--- Problem to solve ---
Copy only the lines from the one with "U8 pin SDA: N2 -> N1" through the end of the records, exactly as they stand. No pictures belong in the copy.

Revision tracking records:
━━━━━━━━━━━━━━━━━━━━

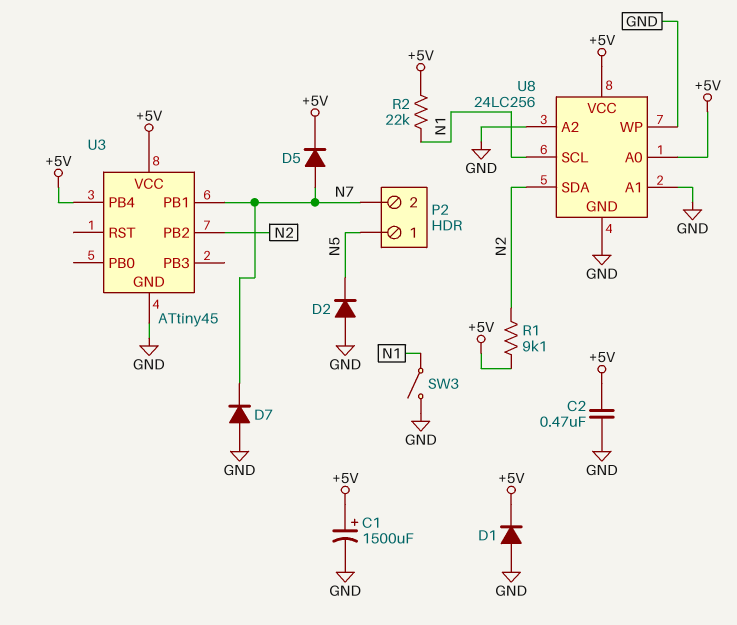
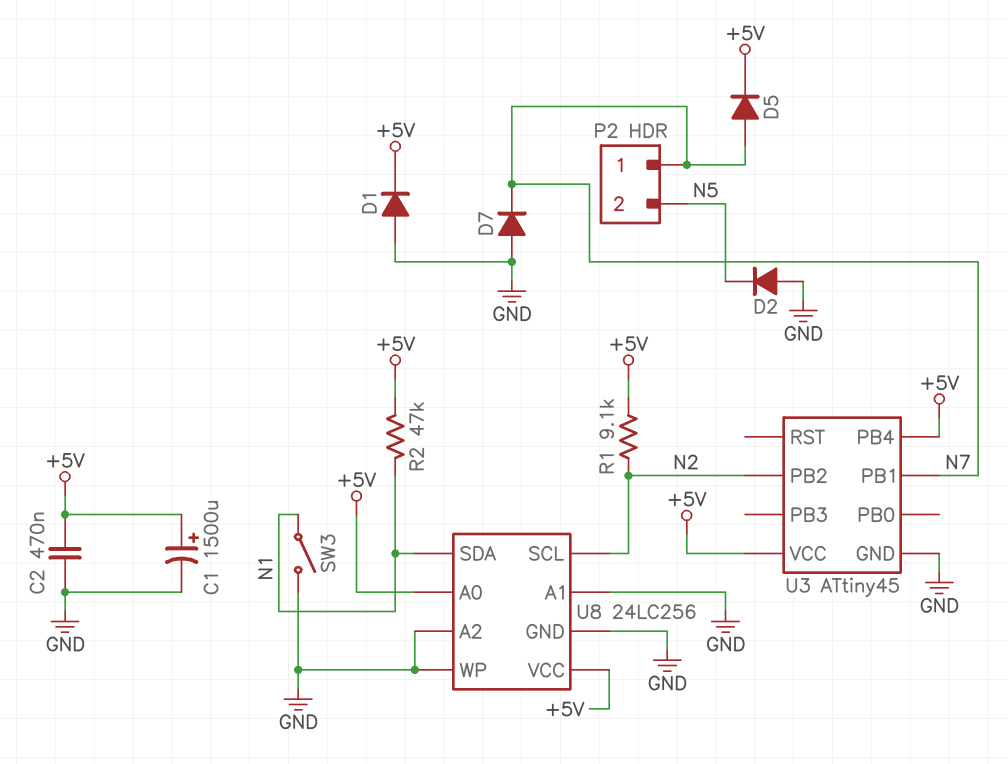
P2 pin 1: N5 -> N7
P2 pin 2: N7 -> N5
R2: 22k (+5V, N1) -> 47k (+5V, N1)
U8 pin SCL: N1 -> N2
U8 pin SDA: N2 -> N1

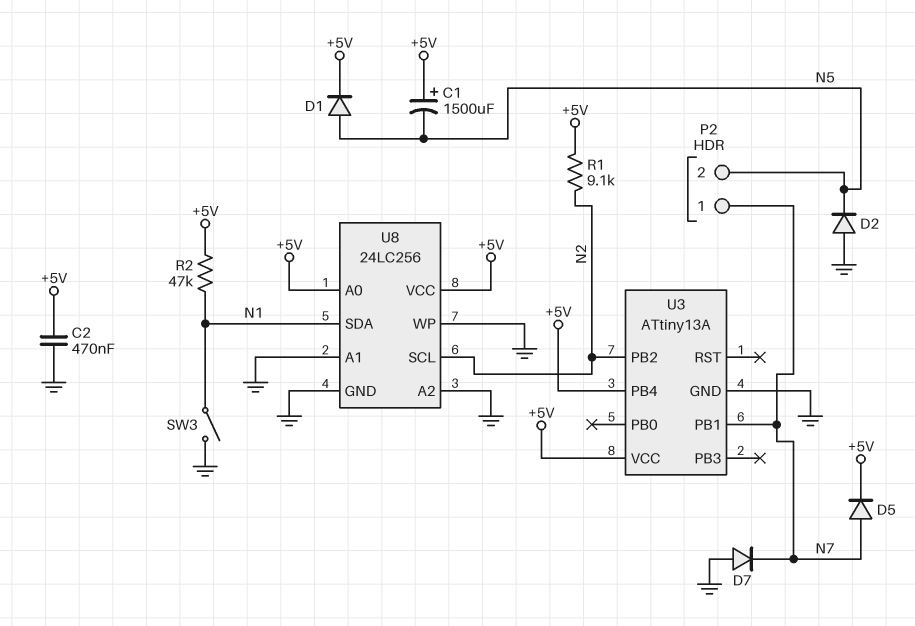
C1: 1500uF (plus +5V, minus GND) -> 1500uF (plus +5V, minus N5)
D1: diode (A GND, K +5V) -> diode (A N5, K +5V)
U3: ATtiny45 -> ATtiny13A

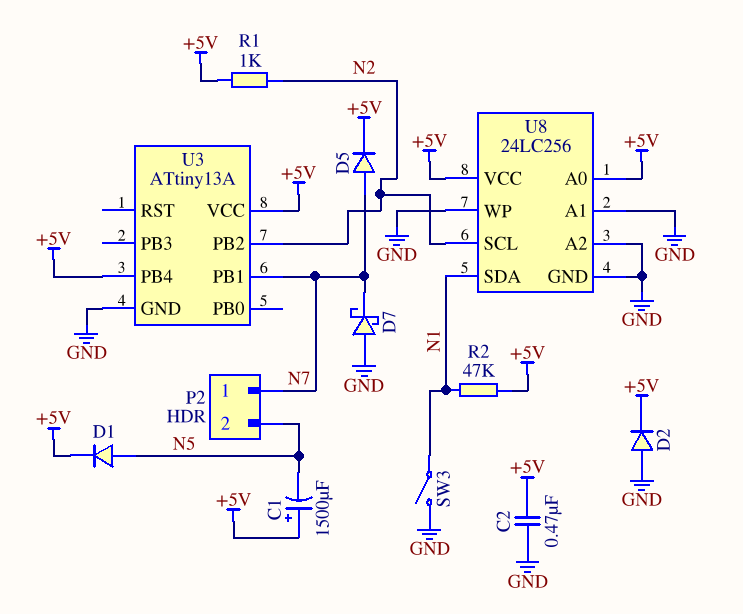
D2: diode (A GND, K N5) -> diode (A GND, K +5V)
D7: diode (A GND, K N7) -> schottky (A GND, K N7)
R1: 9.1k (+5V, N2) -> 1k (+5V, N2)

━━━━━━━━━━━━━━━━━━━━

--- Your response ---
U8 pin SDA: N2 -> N1

C1: 1500uF (plus +5V, minus GND) -> 1500uF (plus +5V, minus N5)
D1: diode (A GND, K +5V) -> diode (A N5, K +5V)
U3: ATtiny45 -> ATtiny13A

D2: diode (A GND, K N5) -> diode (A GND, K +5V)
D7: diode (A GND, K N7) -> schottky (A GND, K N7)
R1: 9.1k (+5V, N2) -> 1k (+5V, N2)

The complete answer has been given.